**What you are asked to do**
Filter the data for "none" and copy matching lines.

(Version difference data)
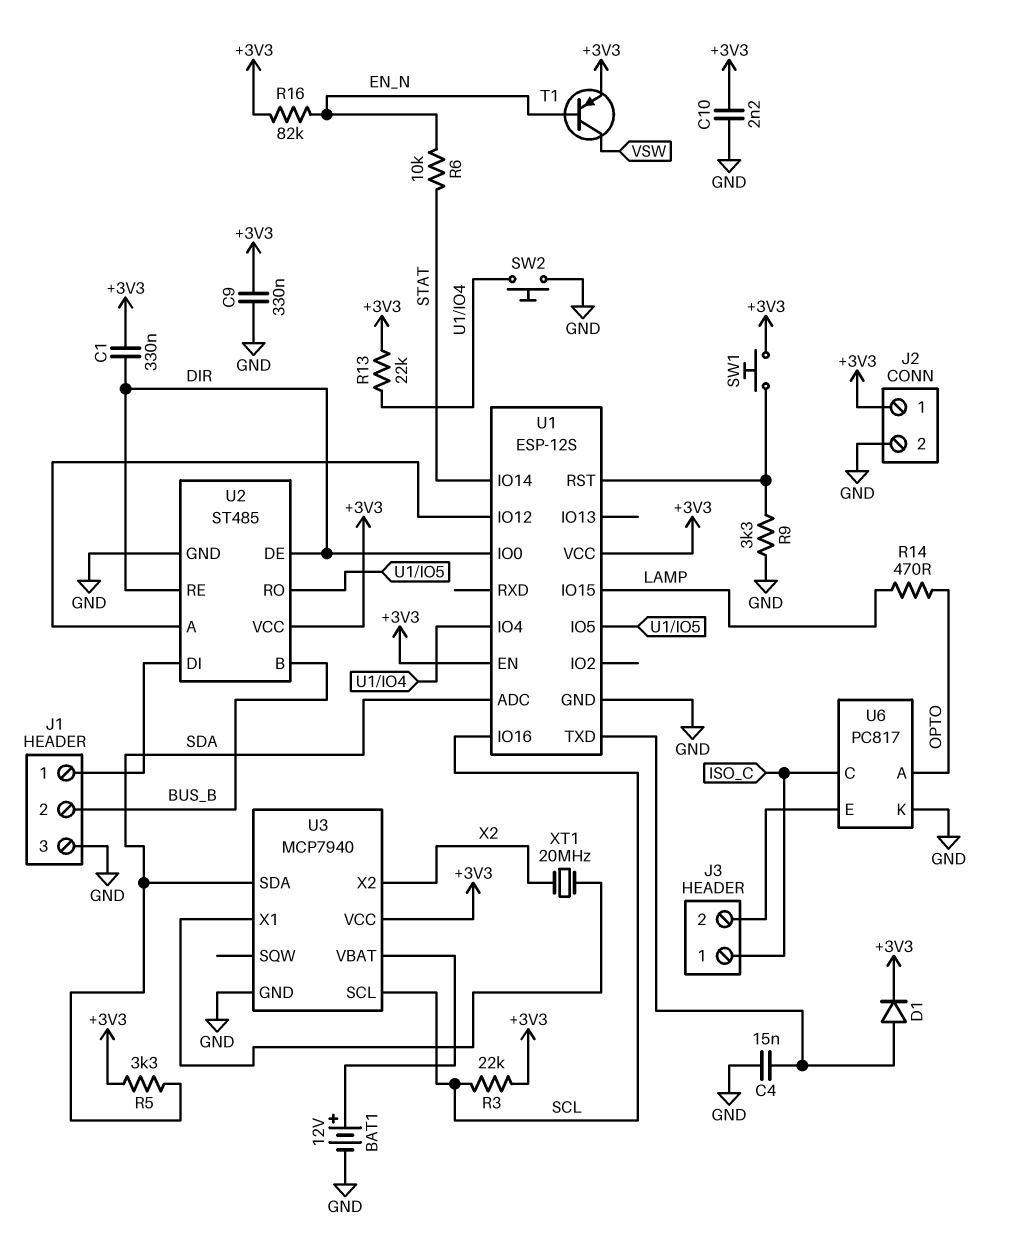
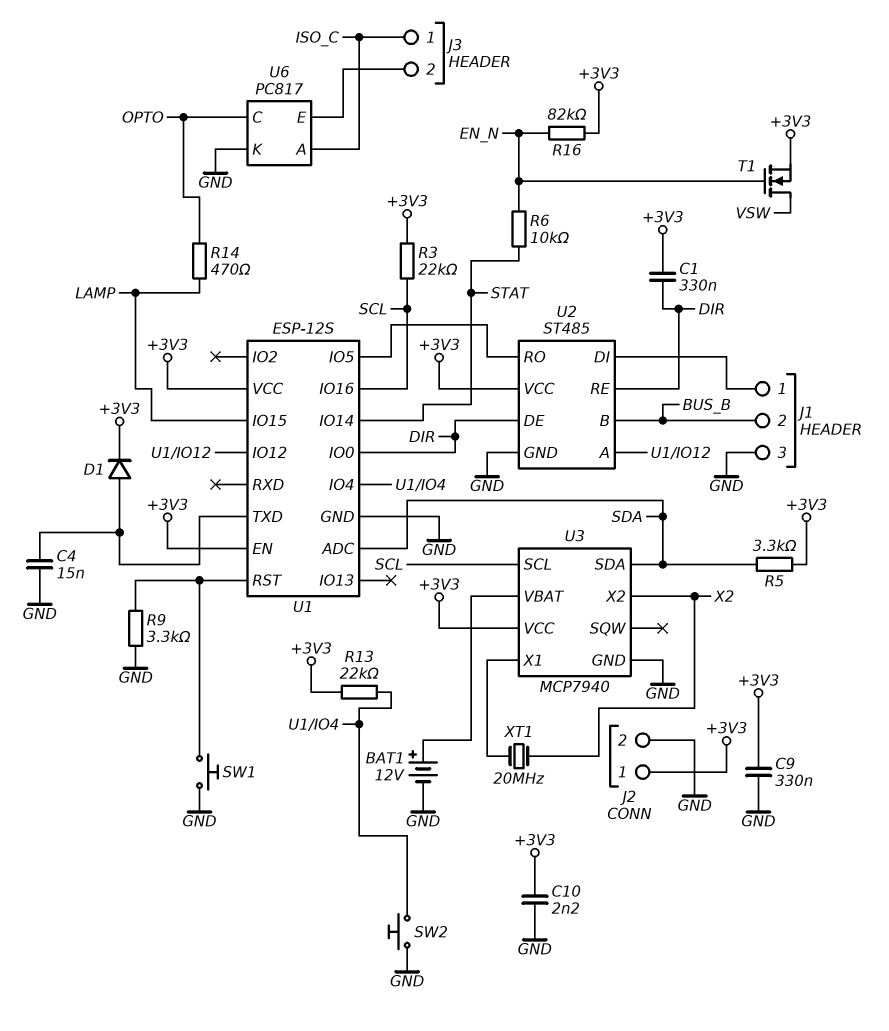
SW1: button (+3V3, U1/RST) -> button (GND, U1/RST)
T1: PNP (B EN_N, C VSW, E +3V3) -> NMOS (G EN_N, D VSW, S +3V3)
U6 pin A: OPTO -> ISO_C
U6 pin C: ISO_C -> OPTO

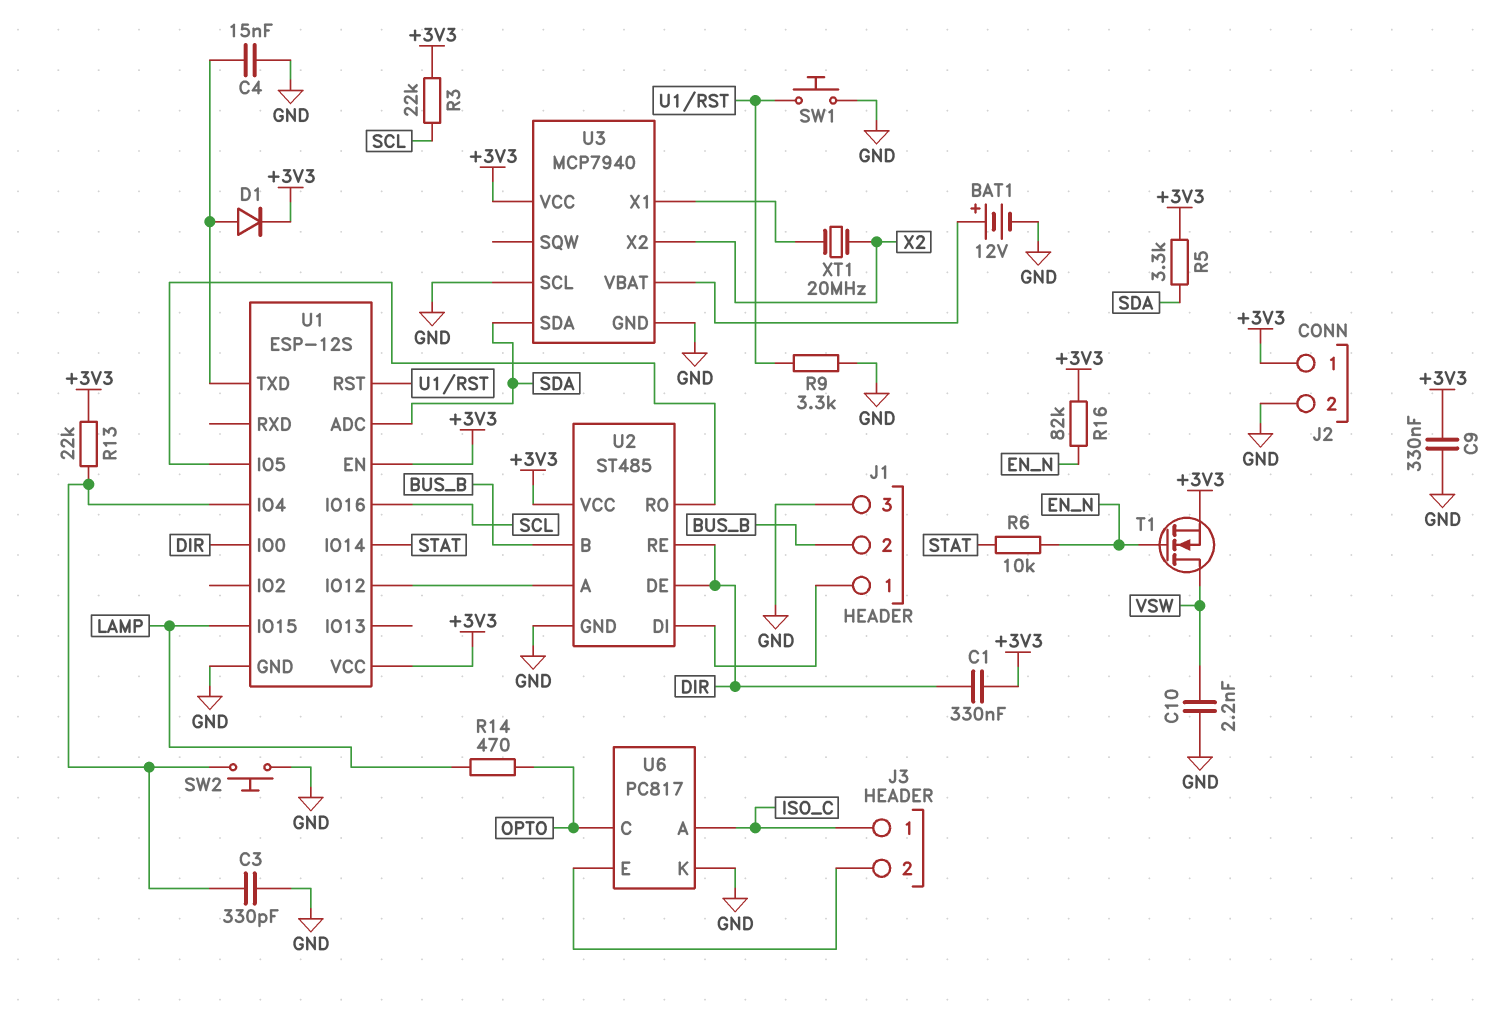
C3: none -> 330pF (GND, U1/IO4)
C10: 2.2nF (+3V3, GND) -> 2.2nF (GND, VSW)
U3 pin SCL: SCL -> GND

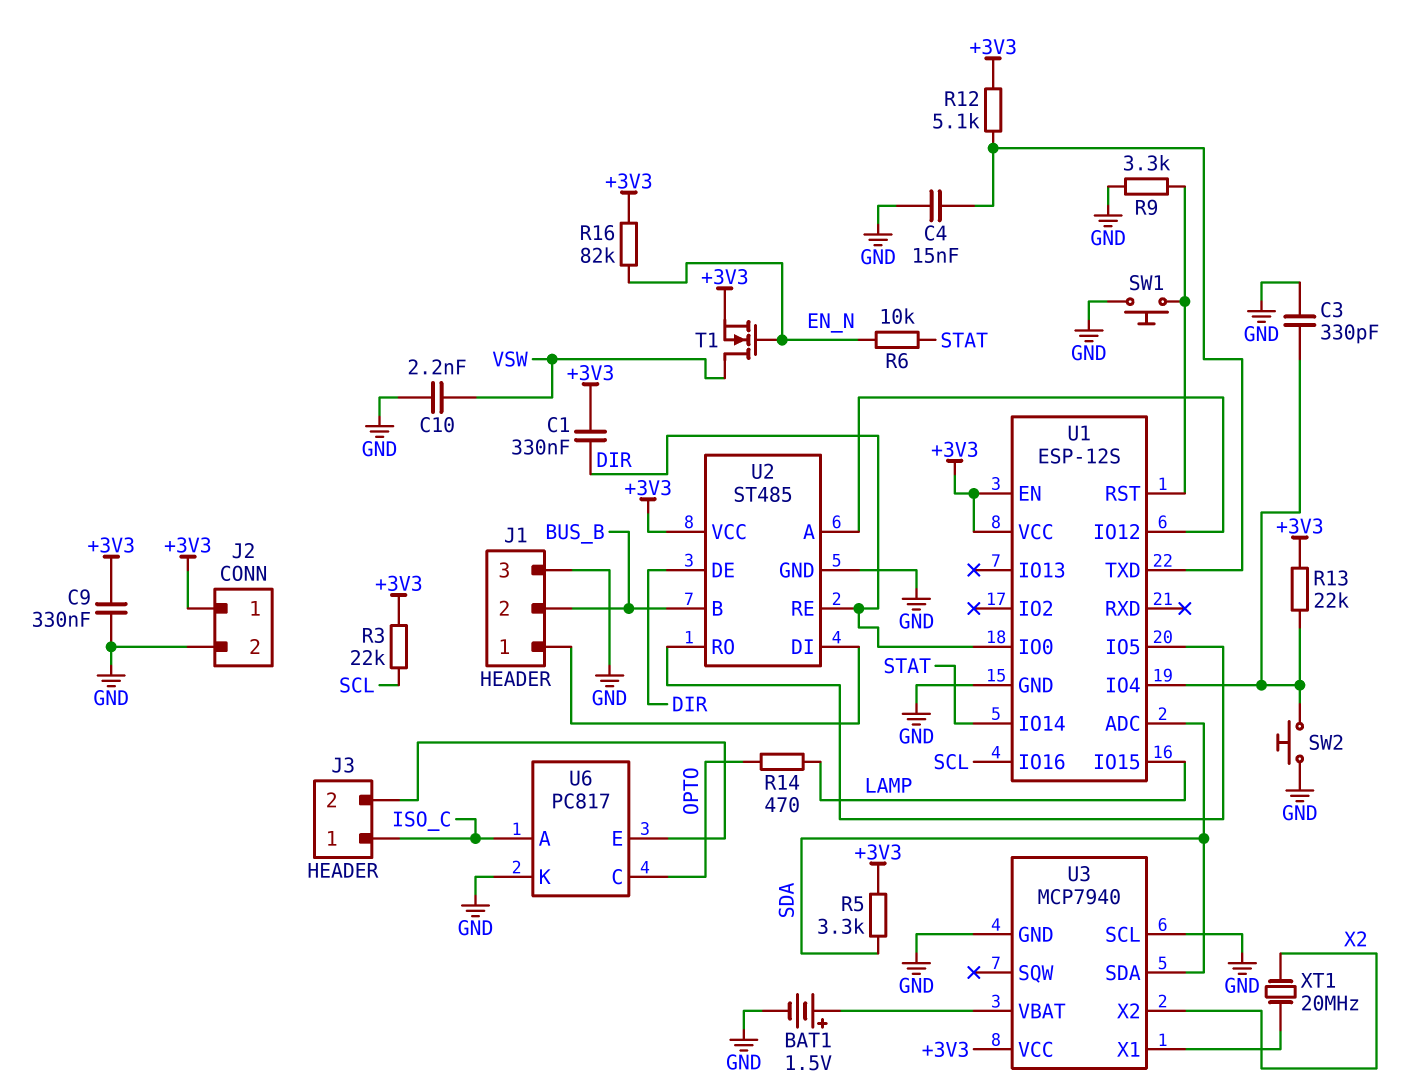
BAT1: 12V (plus U3/VBAT, minus GND) -> 1.5V (plus U3/VBAT, minus GND)
D1: diode (A U1/TXD, K +3V3) -> none
R12: none -> 5.1k (+3V3, U1/TXD)

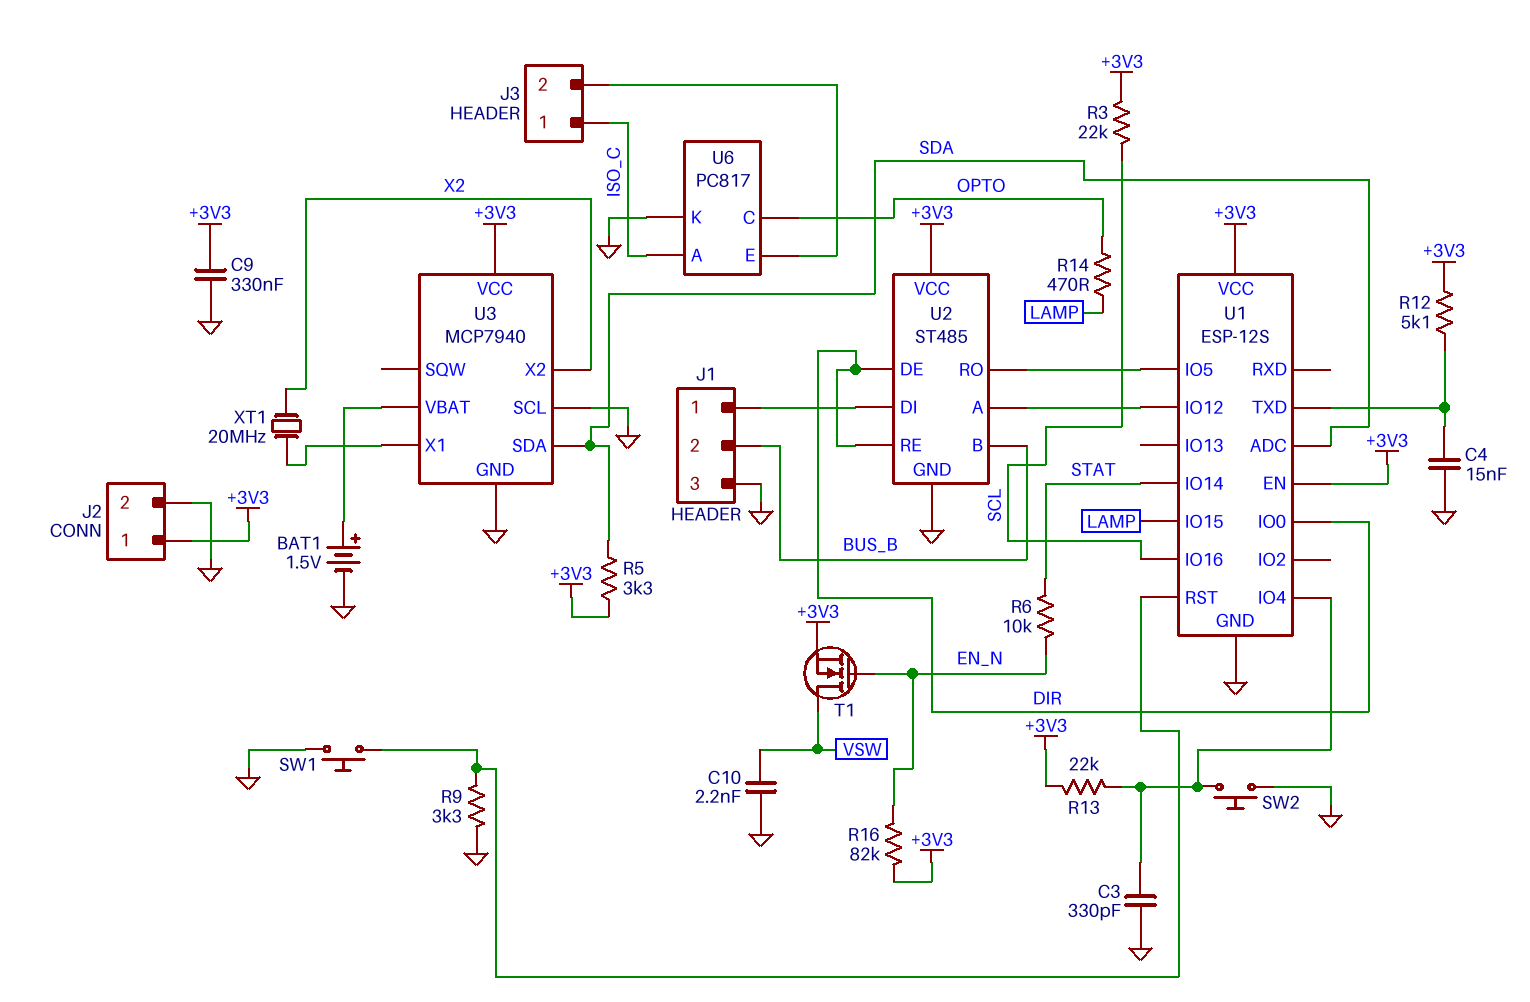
C1: 330nF (+3V3, DIR) -> none

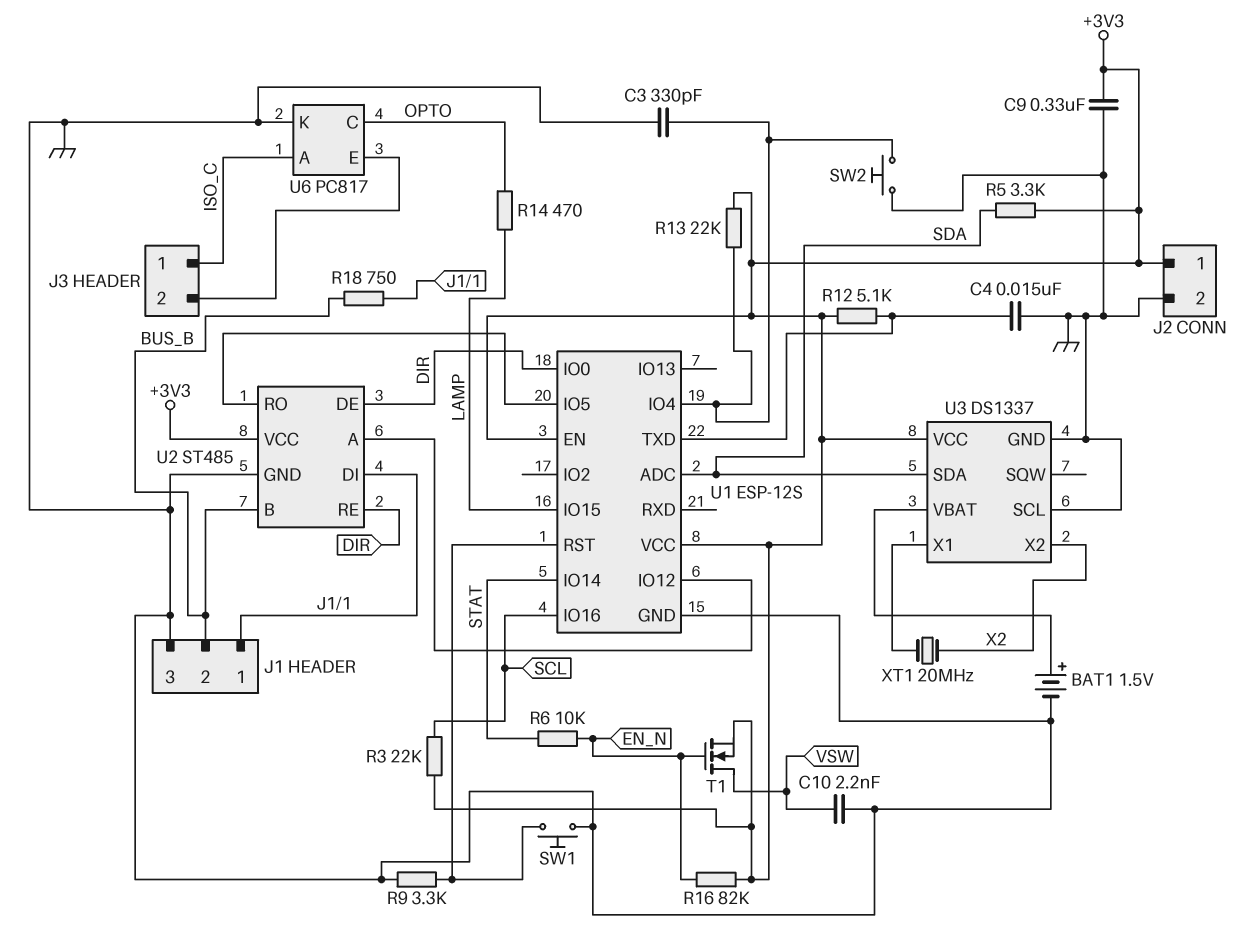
R18: none -> 750 (BUS_B, J1/1)
U3: MCP7940 -> DS1337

**Answer for the task**
C3: none -> 330pF (GND, U1/IO4)
D1: diode (A U1/TXD, K +3V3) -> none
R12: none -> 5.1k (+3V3, U1/TXD)
C1: 330nF (+3V3, DIR) -> none
R18: none -> 750 (BUS_B, J1/1)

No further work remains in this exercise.